— EXERCISE INSTRUCTIONS —
Everything in the records must appear again exactly, except the images.

╭──

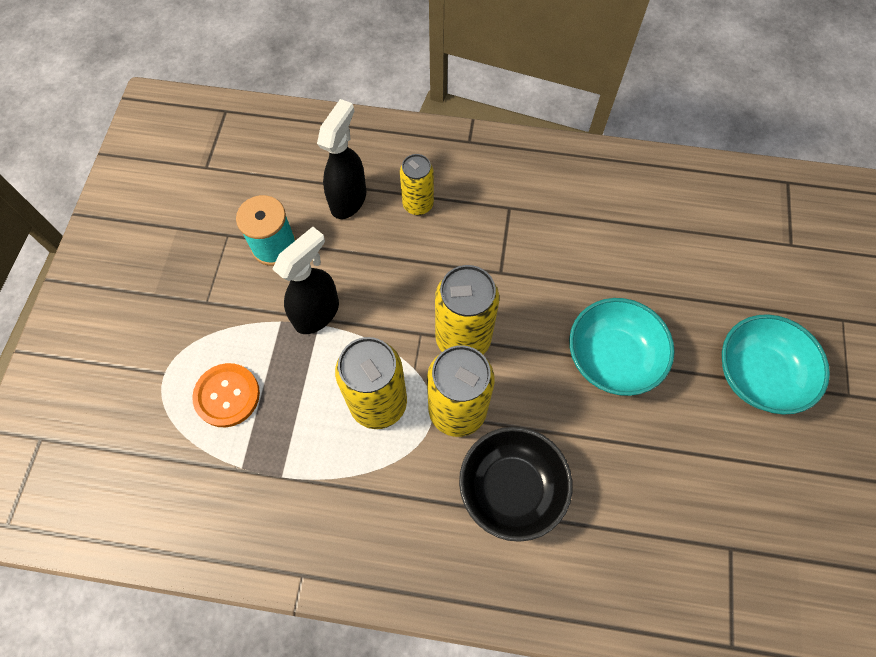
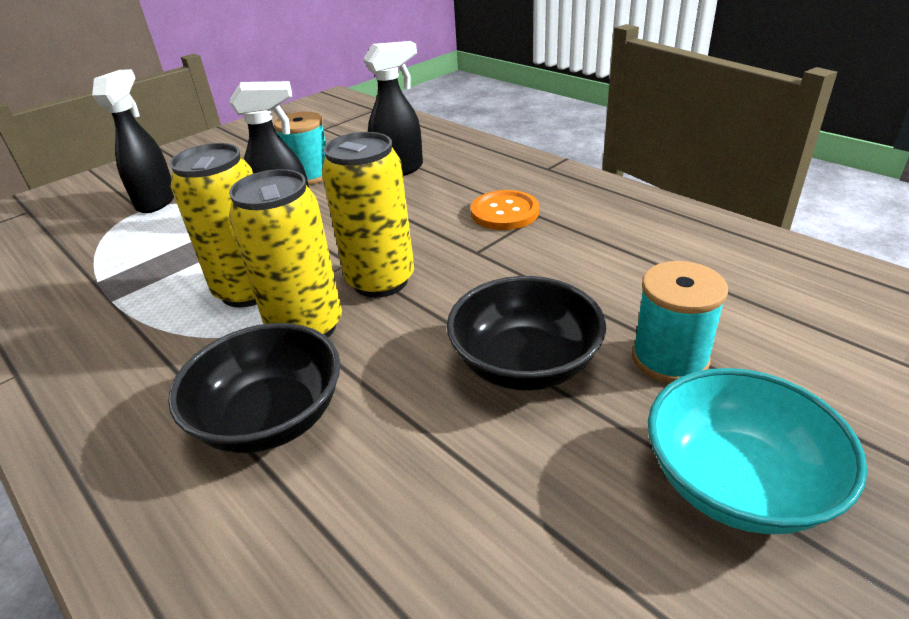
camera: 40 degrees right, 30 degrees down
(164, 354) = (157, 201): none -> black spray bottle
(227, 395) = (156, 237): orange button -> orange button (504, 212)
(418, 204) = (453, 188): yellow can -> none
(612, 358) = (525, 364): turquoise bowl -> black bowl
(681, 307) = (670, 358): none -> turquoise spool

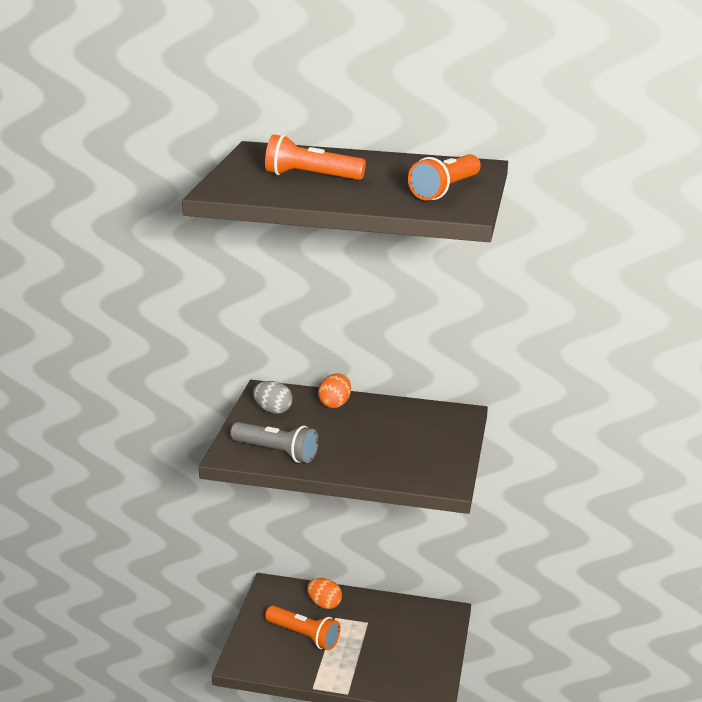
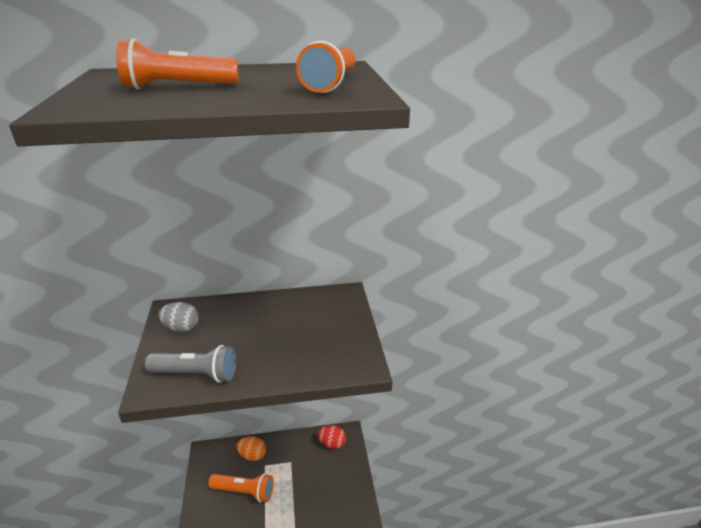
camera: 20 degrees left, 5 degrees up
(335, 404) = (236, 308): orange egg -> none
(425, 617) = (332, 443): none -> red egg

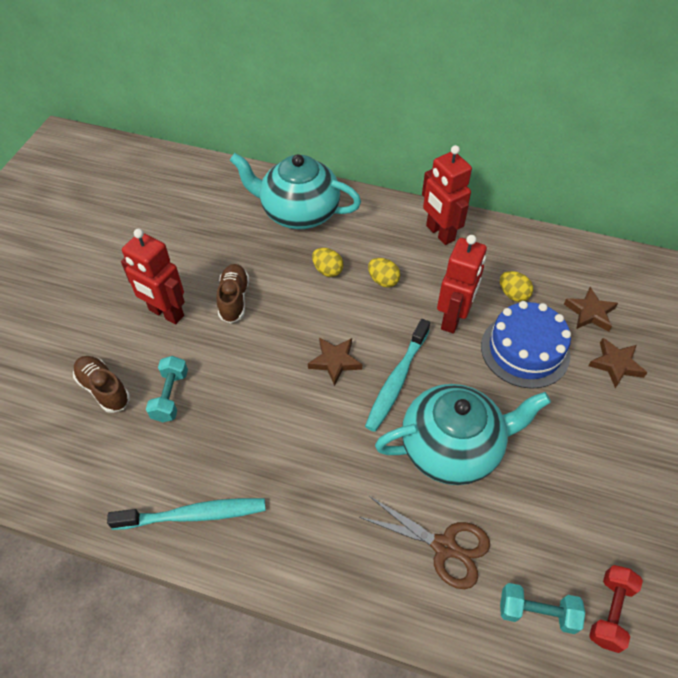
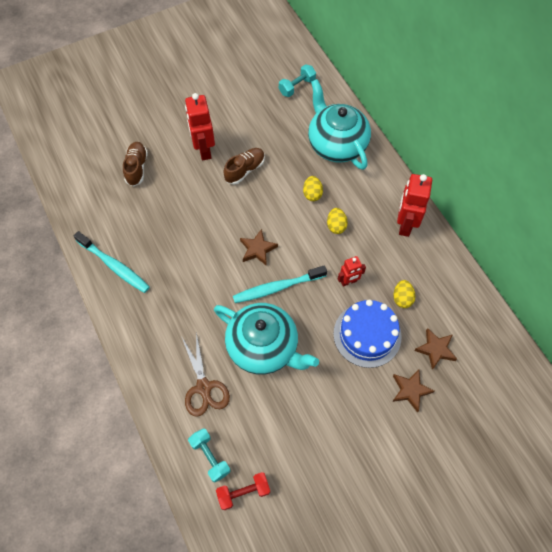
camera: 45 degrees right, 10 degrees up
(170, 396) = (161, 197): turquoise dumbbell -> turquoise dumbbell (297, 86)
(453, 319) = (348, 281): red robot -> red robot, size x0.57

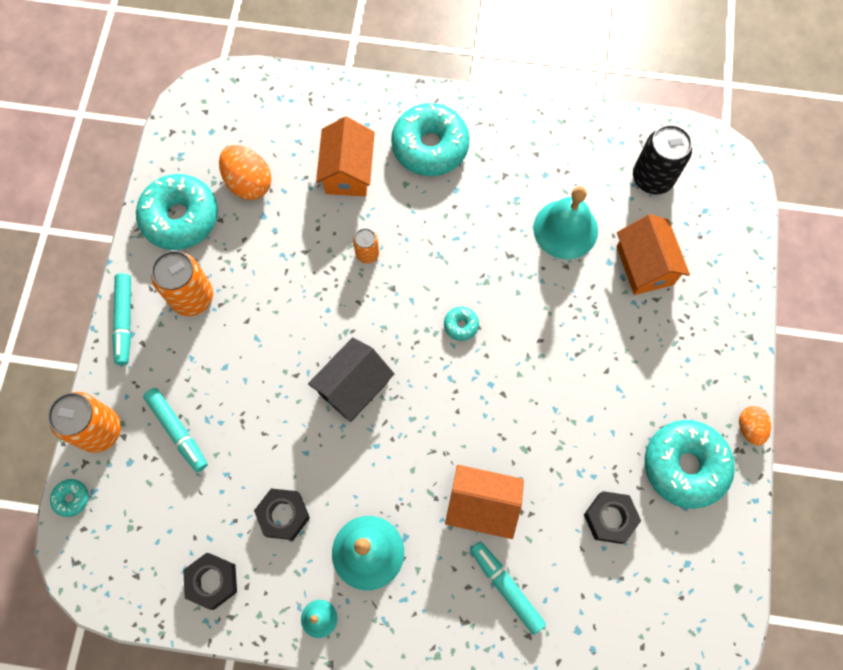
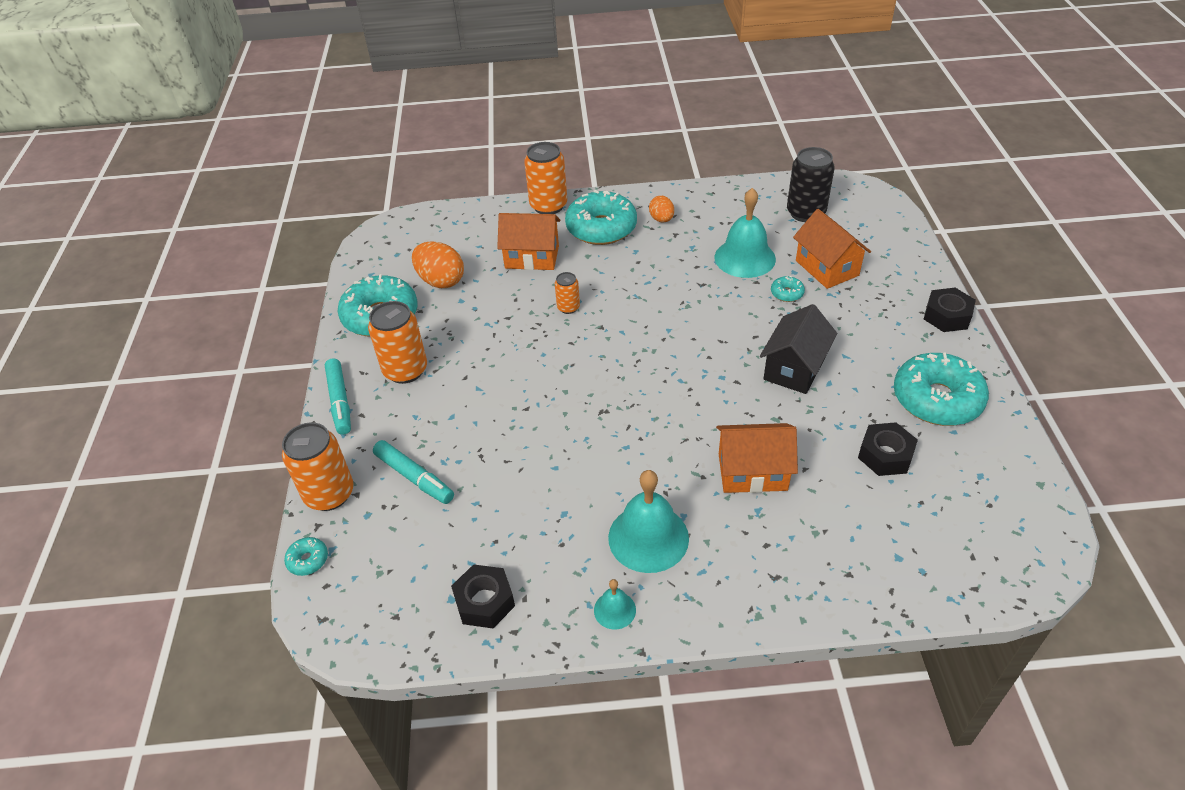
camera: 10 degrees left, 25 degrees down
(283, 515) = (547, 525): black nut -> black nut (947, 316)
(348, 171) = (532, 257): orange house -> orange house turned 75 degrees counterclockwise
(353, 387) = (587, 405): black house -> black house (794, 368)
(383, 97) = (548, 206): none -> orange can
(461, 325) = (676, 340): turquoise donut -> turquoise donut (787, 293)
(506, 587) = (806, 536): turquoise marker -> none
(749, 428) = (981, 359): orange egg -> orange egg (661, 219)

╰──

— RESPONSE AREA —
camera: 40 degrees right, 30 degrees down
(164, 354) = (157, 201): none -> black spray bottle
(227, 395) = (156, 237): orange button -> orange button (504, 212)
(418, 204) = (453, 188): yellow can -> none
(612, 358) = (525, 364): turquoise bowl -> black bowl
(681, 307) = (670, 358): none -> turquoise spool

camera: 20 degrees left, 5 degrees up
(335, 404) = (236, 308): orange egg -> none
(425, 617) = (332, 443): none -> red egg

camera: 45 degrees right, 10 degrees up
(170, 396) = (161, 197): turquoise dumbbell -> turquoise dumbbell (297, 86)
(453, 319) = (348, 281): red robot -> red robot, size x0.57

camera: 10 degrees left, 25 degrees down
(283, 515) = (547, 525): black nut -> black nut (947, 316)
(348, 171) = (532, 257): orange house -> orange house turned 75 degrees counterclockwise
(353, 387) = (587, 405): black house -> black house (794, 368)
(383, 97) = (548, 206): none -> orange can
(461, 325) = (676, 340): turquoise donut -> turquoise donut (787, 293)
(506, 587) = (806, 536): turquoise marker -> none
(749, 428) = (981, 359): orange egg -> orange egg (661, 219)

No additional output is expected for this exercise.